• PROBLEM REQUIREMENTS
Only the lines from the one holding "brown marker (7th from left)" through the end of the records below are to be reproduced exactly, and pictures are to be omitted.

• INFORMATION SUPPLIED
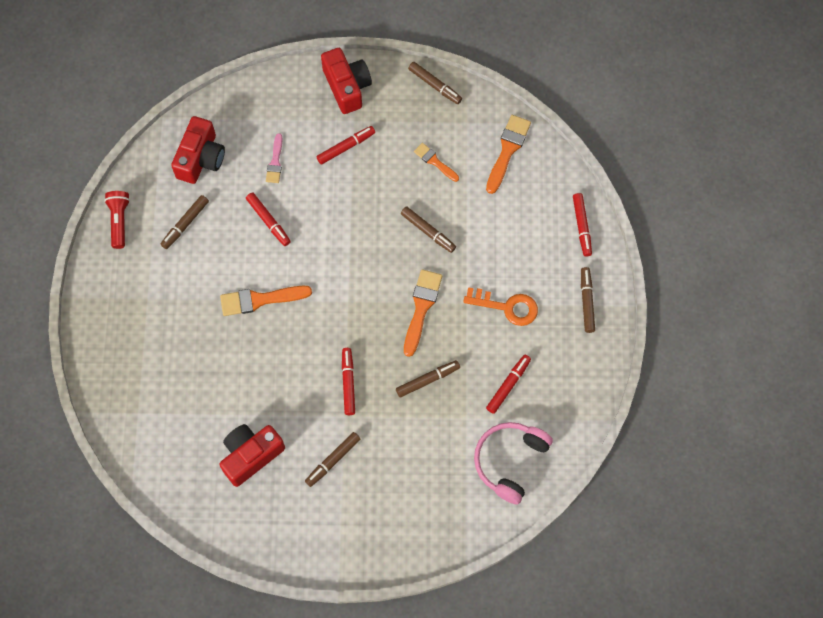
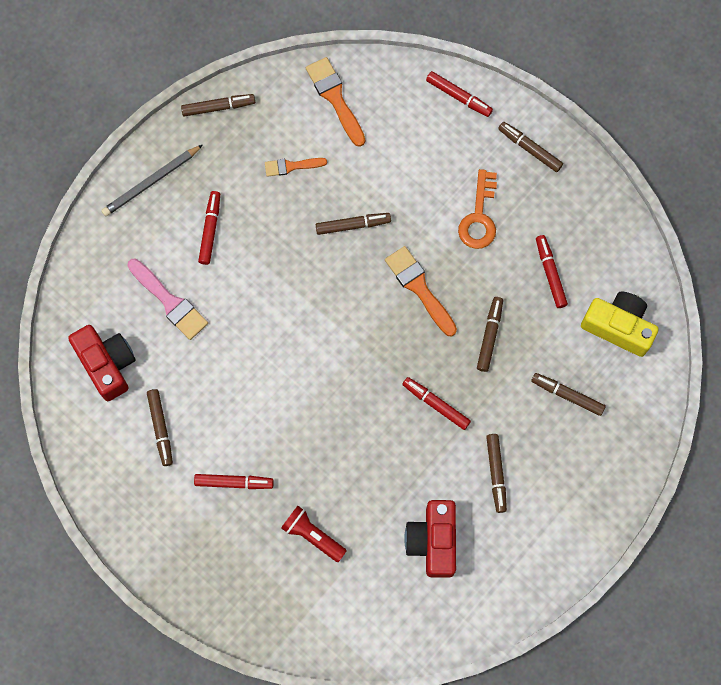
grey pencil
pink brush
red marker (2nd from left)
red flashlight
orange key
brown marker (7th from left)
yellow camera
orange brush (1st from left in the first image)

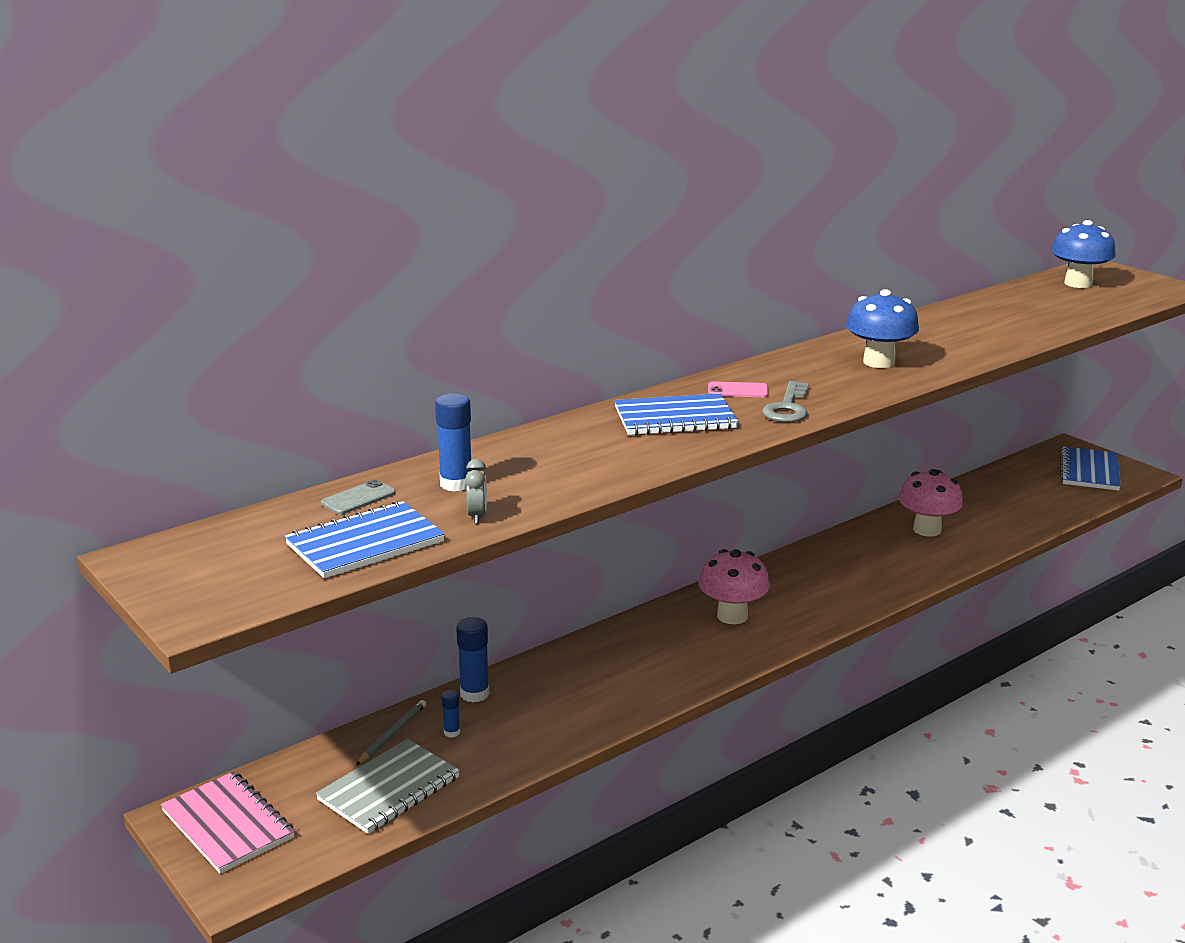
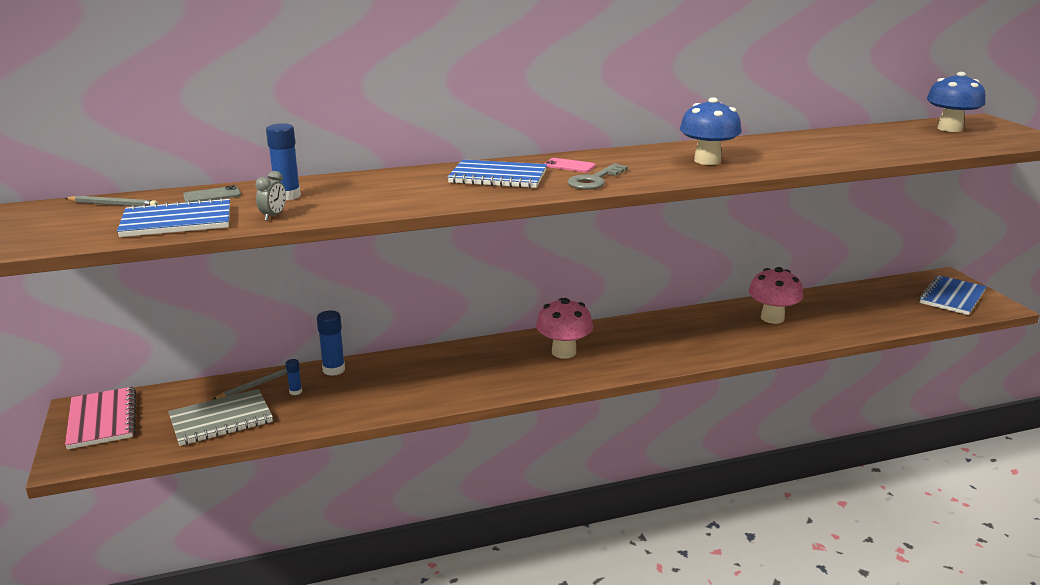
grey pencil (1st from left)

• RESULT FOR THIS TASK
brown marker (7th from left)
yellow camera
orange brush (1st from left in the first image)

grey pencil (1st from left)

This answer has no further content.